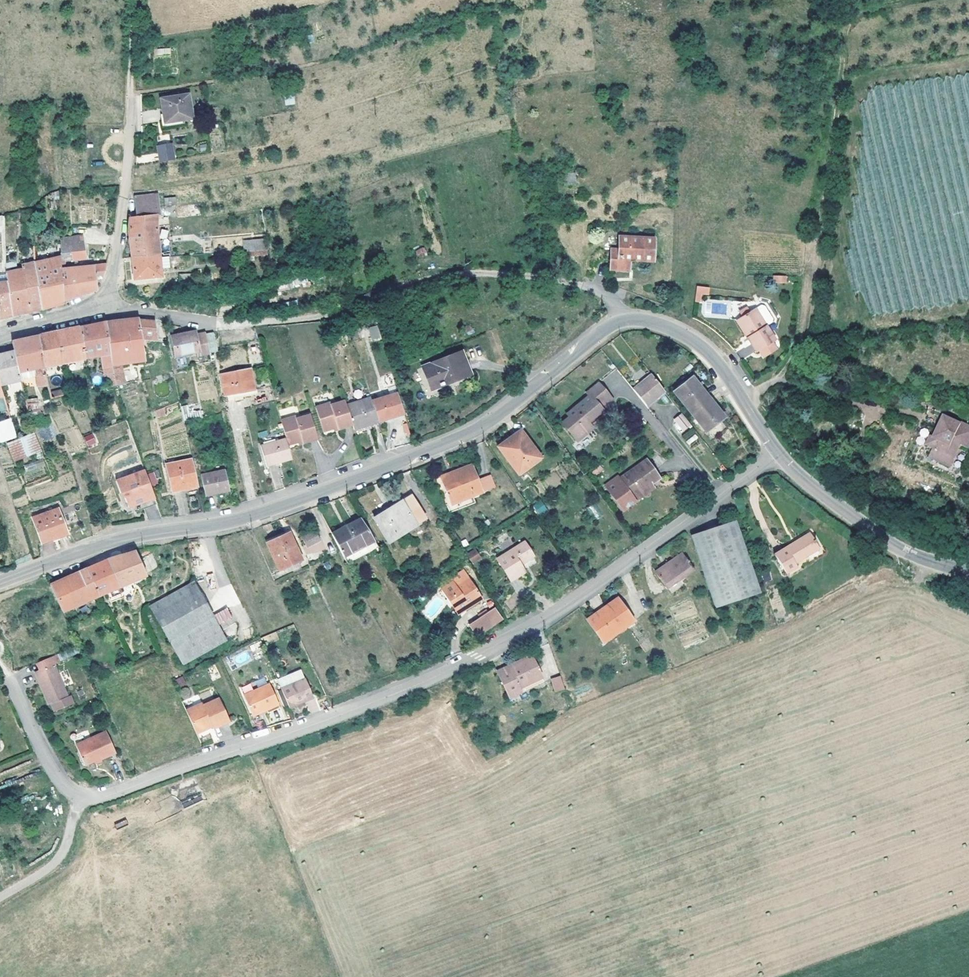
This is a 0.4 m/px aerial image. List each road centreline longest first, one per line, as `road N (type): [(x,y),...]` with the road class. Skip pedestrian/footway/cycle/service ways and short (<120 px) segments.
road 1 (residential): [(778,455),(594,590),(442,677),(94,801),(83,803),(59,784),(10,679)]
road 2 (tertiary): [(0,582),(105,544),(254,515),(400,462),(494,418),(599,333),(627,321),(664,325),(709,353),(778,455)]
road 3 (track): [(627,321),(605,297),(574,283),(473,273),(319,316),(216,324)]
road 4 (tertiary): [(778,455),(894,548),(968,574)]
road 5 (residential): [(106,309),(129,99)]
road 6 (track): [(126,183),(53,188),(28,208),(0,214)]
•••
Your goal.
Print the full listing above exactly. Pictures stay out of the copy.

Answer area.
This is a 0.4 m/px aerial image. List each road centreline longest first, one per line, as `road N (type): [(x,y),...]` with the road class. Skip pedestrian/footway/cycle/service ways and short (<120 px) segments.
road 1 (residential): [(778,455),(594,590),(442,677),(94,801),(83,803),(59,784),(10,679)]
road 2 (tertiary): [(0,582),(105,544),(254,515),(400,462),(494,418),(599,333),(627,321),(664,325),(709,353),(778,455)]
road 3 (track): [(627,321),(605,297),(574,283),(473,273),(319,316),(216,324)]
road 4 (tertiary): [(778,455),(894,548),(968,574)]
road 5 (residential): [(106,309),(129,99)]
road 6 (track): [(126,183),(53,188),(28,208),(0,214)]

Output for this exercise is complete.